Records to use =>

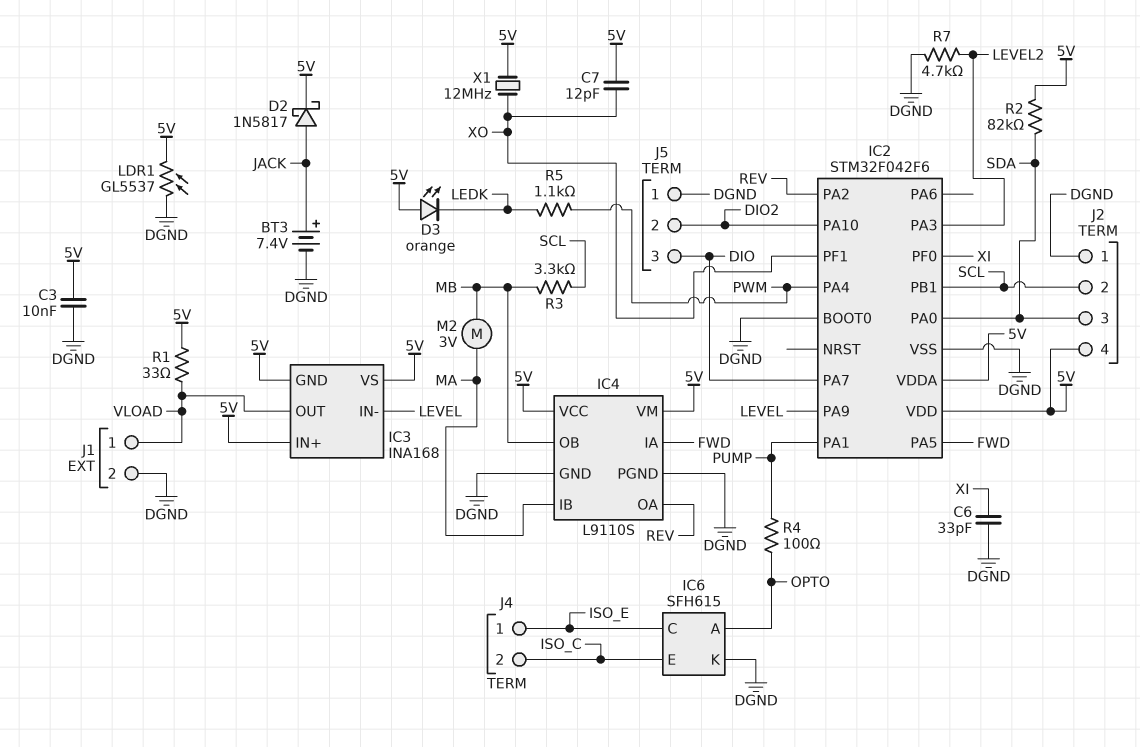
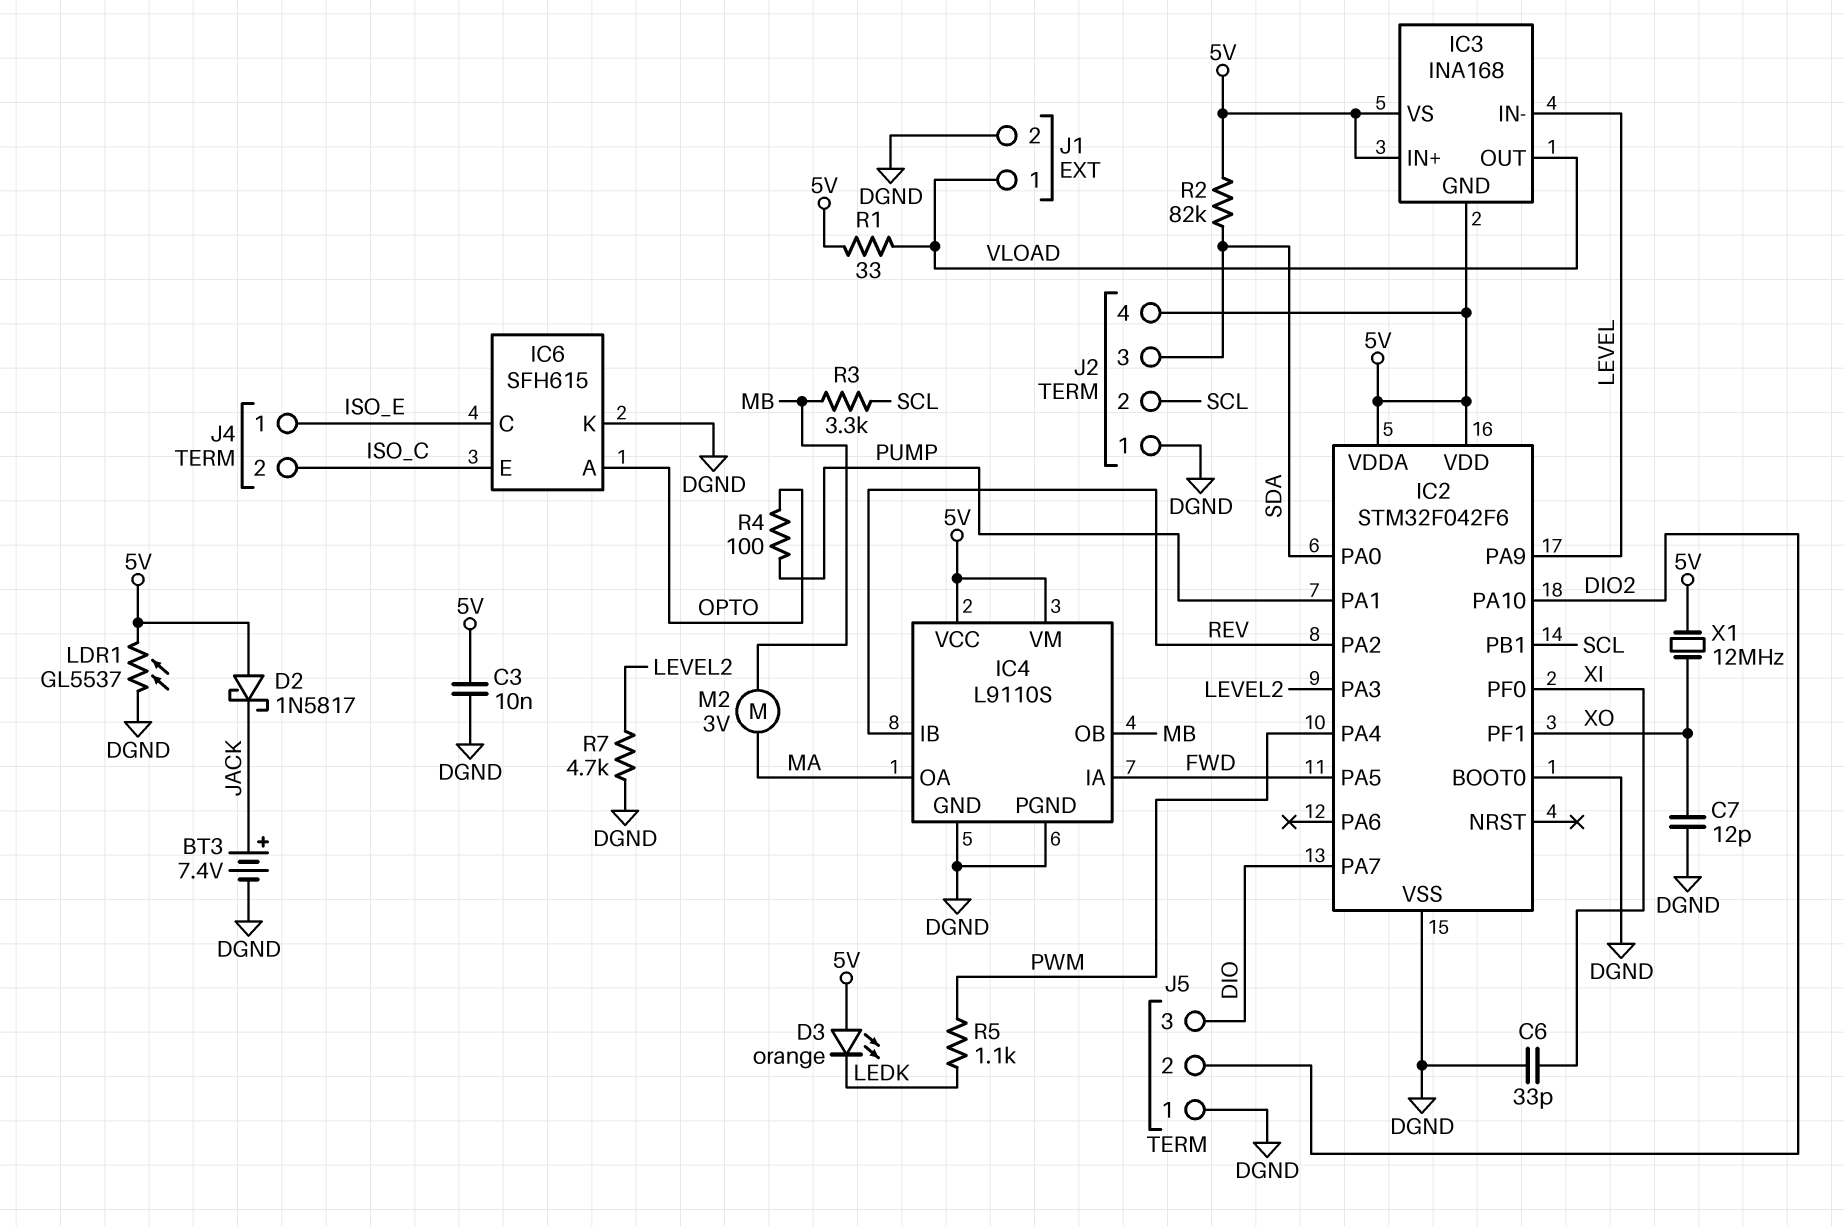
C7: 12pF (5V, XO) -> 12pF (DGND, XO)
D2: schottky 1N5817 (A JACK, K 5V) -> schottky 1N5817 (A 5V, K JACK)
IC4 pin IB: MA -> REV
IC4 pin OA: REV -> MA

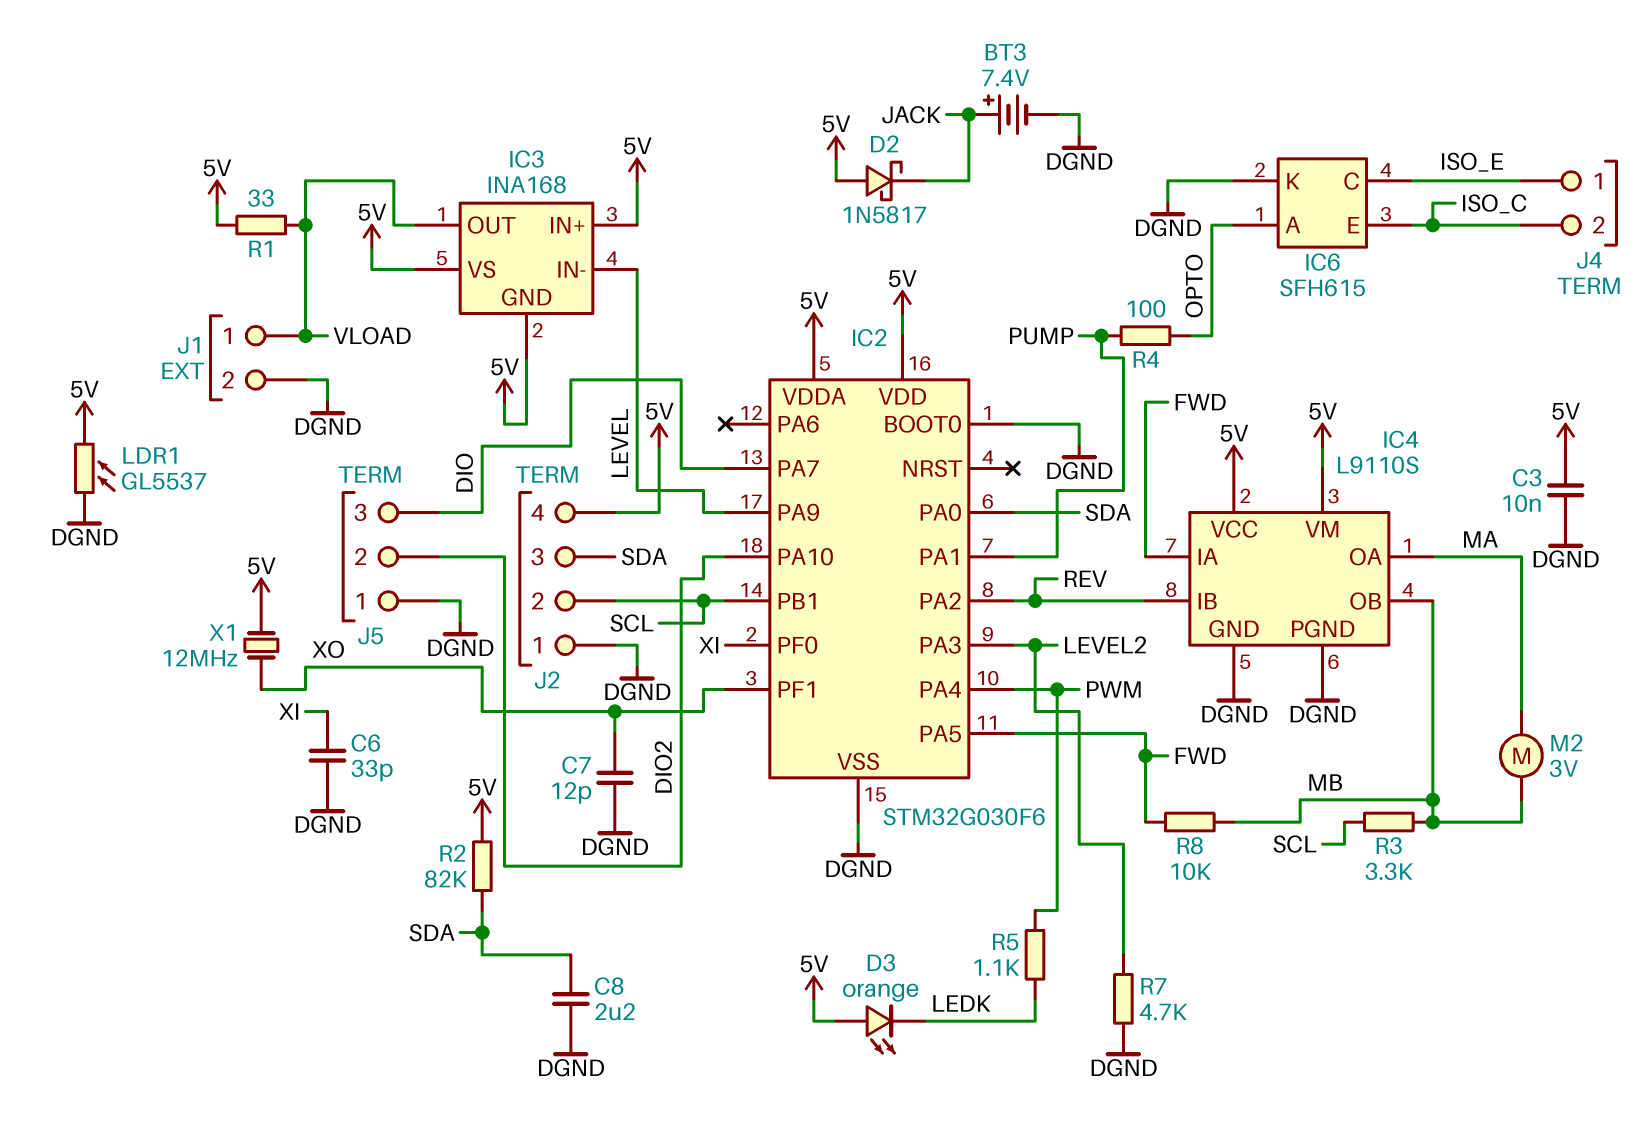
C8: none -> 2.2uF (DGND, SDA)
IC2: STM32F042F6 -> STM32G030F6
R8: none -> 10k (FWD, MB)

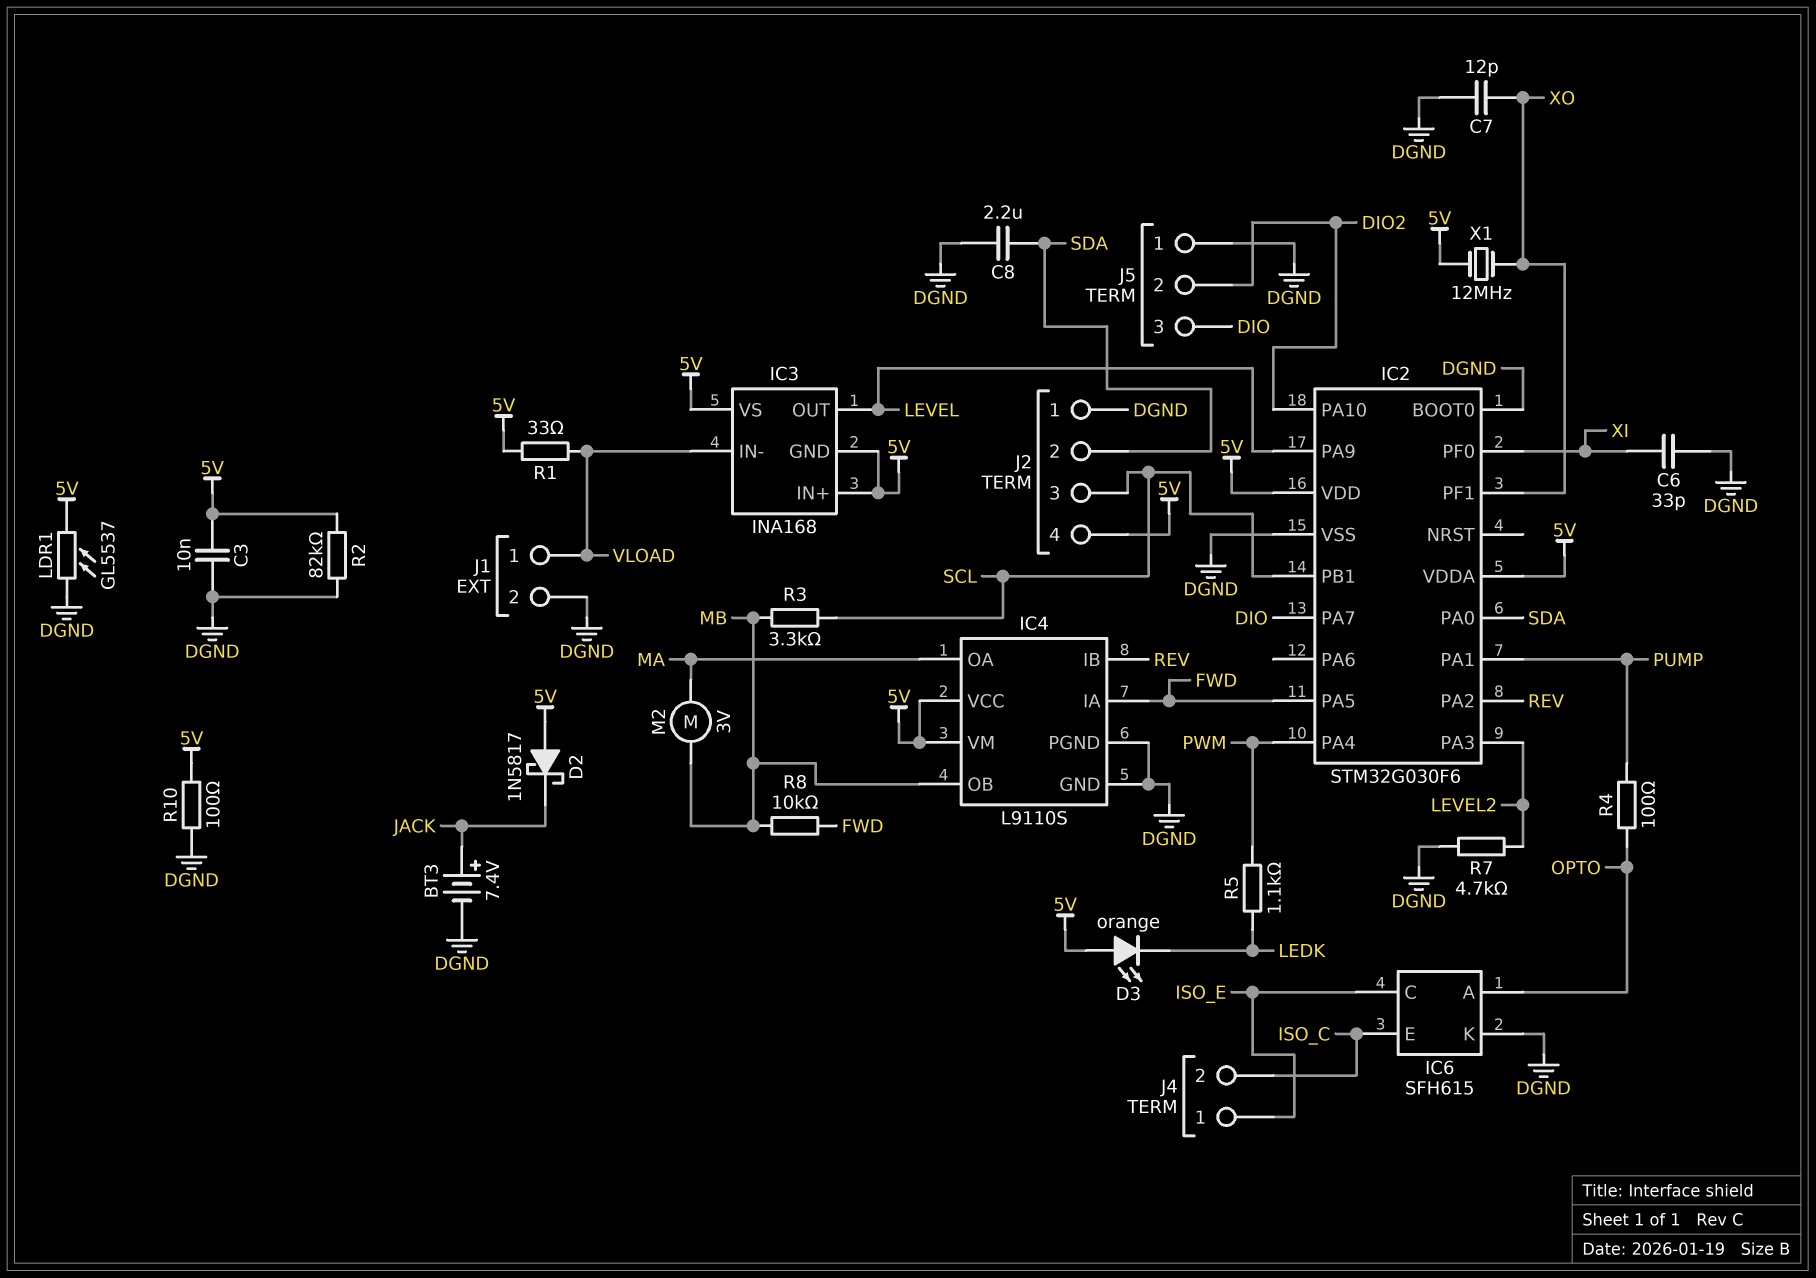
IC3 pin IN-: LEVEL -> VLOAD
IC3 pin OUT: VLOAD -> LEVEL
J2 pin 2: SCL -> SDA
J2 pin 3: SDA -> SCL
R2: 82k (5V, SDA) -> 82k (5V, DGND)
R10: none -> 100 (5V, DGND)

What you need to do => In the records above, find the line containing "J2 pin 2: SCL -> SDA" and print it and every later line exactly, through the last one.

Output of the task =>
J2 pin 2: SCL -> SDA
J2 pin 3: SDA -> SCL
R2: 82k (5V, SDA) -> 82k (5V, DGND)
R10: none -> 100 (5V, DGND)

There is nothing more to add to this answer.